ASSIGNMENT. The data below is to be set down exactly.

BEGIN PROVIDED MATERIAL

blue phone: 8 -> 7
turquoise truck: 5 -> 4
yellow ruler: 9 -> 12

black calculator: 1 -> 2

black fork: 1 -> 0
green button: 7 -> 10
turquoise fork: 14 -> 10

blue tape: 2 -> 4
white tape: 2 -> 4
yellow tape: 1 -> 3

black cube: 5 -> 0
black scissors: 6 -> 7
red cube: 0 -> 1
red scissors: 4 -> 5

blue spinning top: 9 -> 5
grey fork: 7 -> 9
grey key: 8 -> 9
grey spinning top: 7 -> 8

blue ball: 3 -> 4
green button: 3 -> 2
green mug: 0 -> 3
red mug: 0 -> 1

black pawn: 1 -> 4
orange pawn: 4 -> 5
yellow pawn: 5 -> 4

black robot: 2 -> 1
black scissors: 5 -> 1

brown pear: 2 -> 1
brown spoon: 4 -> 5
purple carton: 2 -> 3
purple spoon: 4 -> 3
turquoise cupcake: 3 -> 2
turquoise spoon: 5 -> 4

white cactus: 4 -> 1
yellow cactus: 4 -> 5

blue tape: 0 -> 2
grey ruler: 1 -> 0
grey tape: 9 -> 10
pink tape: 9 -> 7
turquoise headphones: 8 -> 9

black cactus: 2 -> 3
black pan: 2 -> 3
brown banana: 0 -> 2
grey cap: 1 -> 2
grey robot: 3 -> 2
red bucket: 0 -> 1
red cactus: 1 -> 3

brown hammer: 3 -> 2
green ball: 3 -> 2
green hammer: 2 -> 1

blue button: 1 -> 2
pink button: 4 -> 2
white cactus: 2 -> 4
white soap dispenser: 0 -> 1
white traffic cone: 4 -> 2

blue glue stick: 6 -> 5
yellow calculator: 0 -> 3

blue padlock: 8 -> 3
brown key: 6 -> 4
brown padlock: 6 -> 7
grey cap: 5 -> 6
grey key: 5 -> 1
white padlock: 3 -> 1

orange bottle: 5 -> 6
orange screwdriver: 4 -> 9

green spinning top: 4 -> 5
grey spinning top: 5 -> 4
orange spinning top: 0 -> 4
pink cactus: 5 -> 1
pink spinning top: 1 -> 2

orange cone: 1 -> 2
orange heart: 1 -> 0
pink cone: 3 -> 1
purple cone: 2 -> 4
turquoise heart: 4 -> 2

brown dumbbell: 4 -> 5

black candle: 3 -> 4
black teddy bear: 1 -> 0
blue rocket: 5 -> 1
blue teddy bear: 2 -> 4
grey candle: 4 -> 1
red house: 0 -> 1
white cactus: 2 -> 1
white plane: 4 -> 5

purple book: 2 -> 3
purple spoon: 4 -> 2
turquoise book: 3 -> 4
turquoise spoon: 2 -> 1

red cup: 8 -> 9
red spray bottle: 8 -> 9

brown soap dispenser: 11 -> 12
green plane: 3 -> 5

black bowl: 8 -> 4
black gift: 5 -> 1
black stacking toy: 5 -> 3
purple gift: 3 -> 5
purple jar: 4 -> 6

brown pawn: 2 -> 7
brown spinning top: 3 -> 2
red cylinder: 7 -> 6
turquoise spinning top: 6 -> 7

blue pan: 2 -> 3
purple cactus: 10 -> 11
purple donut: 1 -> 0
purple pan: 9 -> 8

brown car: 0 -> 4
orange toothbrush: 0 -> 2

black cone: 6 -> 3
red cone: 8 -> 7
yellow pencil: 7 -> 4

END PROVIDED MATERIAL

ANSWER SECTION.
blue phone: 8 -> 7
turquoise truck: 5 -> 4
yellow ruler: 9 -> 12

black calculator: 1 -> 2

black fork: 1 -> 0
green button: 7 -> 10
turquoise fork: 14 -> 10

blue tape: 2 -> 4
white tape: 2 -> 4
yellow tape: 1 -> 3

black cube: 5 -> 0
black scissors: 6 -> 7
red cube: 0 -> 1
red scissors: 4 -> 5

blue spinning top: 9 -> 5
grey fork: 7 -> 9
grey key: 8 -> 9
grey spinning top: 7 -> 8

blue ball: 3 -> 4
green button: 3 -> 2
green mug: 0 -> 3
red mug: 0 -> 1

black pawn: 1 -> 4
orange pawn: 4 -> 5
yellow pawn: 5 -> 4

black robot: 2 -> 1
black scissors: 5 -> 1

brown pear: 2 -> 1
brown spoon: 4 -> 5
purple carton: 2 -> 3
purple spoon: 4 -> 3
turquoise cupcake: 3 -> 2
turquoise spoon: 5 -> 4

white cactus: 4 -> 1
yellow cactus: 4 -> 5

blue tape: 0 -> 2
grey ruler: 1 -> 0
grey tape: 9 -> 10
pink tape: 9 -> 7
turquoise headphones: 8 -> 9

black cactus: 2 -> 3
black pan: 2 -> 3
brown banana: 0 -> 2
grey cap: 1 -> 2
grey robot: 3 -> 2
red bucket: 0 -> 1
red cactus: 1 -> 3

brown hammer: 3 -> 2
green ball: 3 -> 2
green hammer: 2 -> 1

blue button: 1 -> 2
pink button: 4 -> 2
white cactus: 2 -> 4
white soap dispenser: 0 -> 1
white traffic cone: 4 -> 2

blue glue stick: 6 -> 5
yellow calculator: 0 -> 3

blue padlock: 8 -> 3
brown key: 6 -> 4
brown padlock: 6 -> 7
grey cap: 5 -> 6
grey key: 5 -> 1
white padlock: 3 -> 1

orange bottle: 5 -> 6
orange screwdriver: 4 -> 9

green spinning top: 4 -> 5
grey spinning top: 5 -> 4
orange spinning top: 0 -> 4
pink cactus: 5 -> 1
pink spinning top: 1 -> 2

orange cone: 1 -> 2
orange heart: 1 -> 0
pink cone: 3 -> 1
purple cone: 2 -> 4
turquoise heart: 4 -> 2

brown dumbbell: 4 -> 5

black candle: 3 -> 4
black teddy bear: 1 -> 0
blue rocket: 5 -> 1
blue teddy bear: 2 -> 4
grey candle: 4 -> 1
red house: 0 -> 1
white cactus: 2 -> 1
white plane: 4 -> 5

purple book: 2 -> 3
purple spoon: 4 -> 2
turquoise book: 3 -> 4
turquoise spoon: 2 -> 1

red cup: 8 -> 9
red spray bottle: 8 -> 9

brown soap dispenser: 11 -> 12
green plane: 3 -> 5

black bowl: 8 -> 4
black gift: 5 -> 1
black stacking toy: 5 -> 3
purple gift: 3 -> 5
purple jar: 4 -> 6

brown pawn: 2 -> 7
brown spinning top: 3 -> 2
red cylinder: 7 -> 6
turquoise spinning top: 6 -> 7

blue pan: 2 -> 3
purple cactus: 10 -> 11
purple donut: 1 -> 0
purple pan: 9 -> 8

brown car: 0 -> 4
orange toothbrush: 0 -> 2

black cone: 6 -> 3
red cone: 8 -> 7
yellow pencil: 7 -> 4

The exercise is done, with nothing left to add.